Records from a collection:
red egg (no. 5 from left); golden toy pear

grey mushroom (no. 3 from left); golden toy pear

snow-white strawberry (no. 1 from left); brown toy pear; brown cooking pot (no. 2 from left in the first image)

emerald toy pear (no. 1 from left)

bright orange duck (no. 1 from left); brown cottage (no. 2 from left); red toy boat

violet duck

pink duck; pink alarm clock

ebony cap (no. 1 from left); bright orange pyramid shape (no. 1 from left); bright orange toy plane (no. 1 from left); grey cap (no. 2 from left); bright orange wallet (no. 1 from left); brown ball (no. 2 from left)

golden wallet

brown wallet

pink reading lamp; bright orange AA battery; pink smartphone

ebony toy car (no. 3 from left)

YOUR GOAL:
Could you reproduce all the records exactly?

RESPONSE TO THIS TASK:
red egg (no. 5 from left); golden toy pear

grey mushroom (no. 3 from left); golden toy pear

snow-white strawberry (no. 1 from left); brown toy pear; brown cooking pot (no. 2 from left in the first image)

emerald toy pear (no. 1 from left)

bright orange duck (no. 1 from left); brown cottage (no. 2 from left); red toy boat

violet duck

pink duck; pink alarm clock

ebony cap (no. 1 from left); bright orange pyramid shape (no. 1 from left); bright orange toy plane (no. 1 from left); grey cap (no. 2 from left); bright orange wallet (no. 1 from left); brown ball (no. 2 from left)

golden wallet

brown wallet

pink reading lamp; bright orange AA battery; pink smartphone

ebony toy car (no. 3 from left)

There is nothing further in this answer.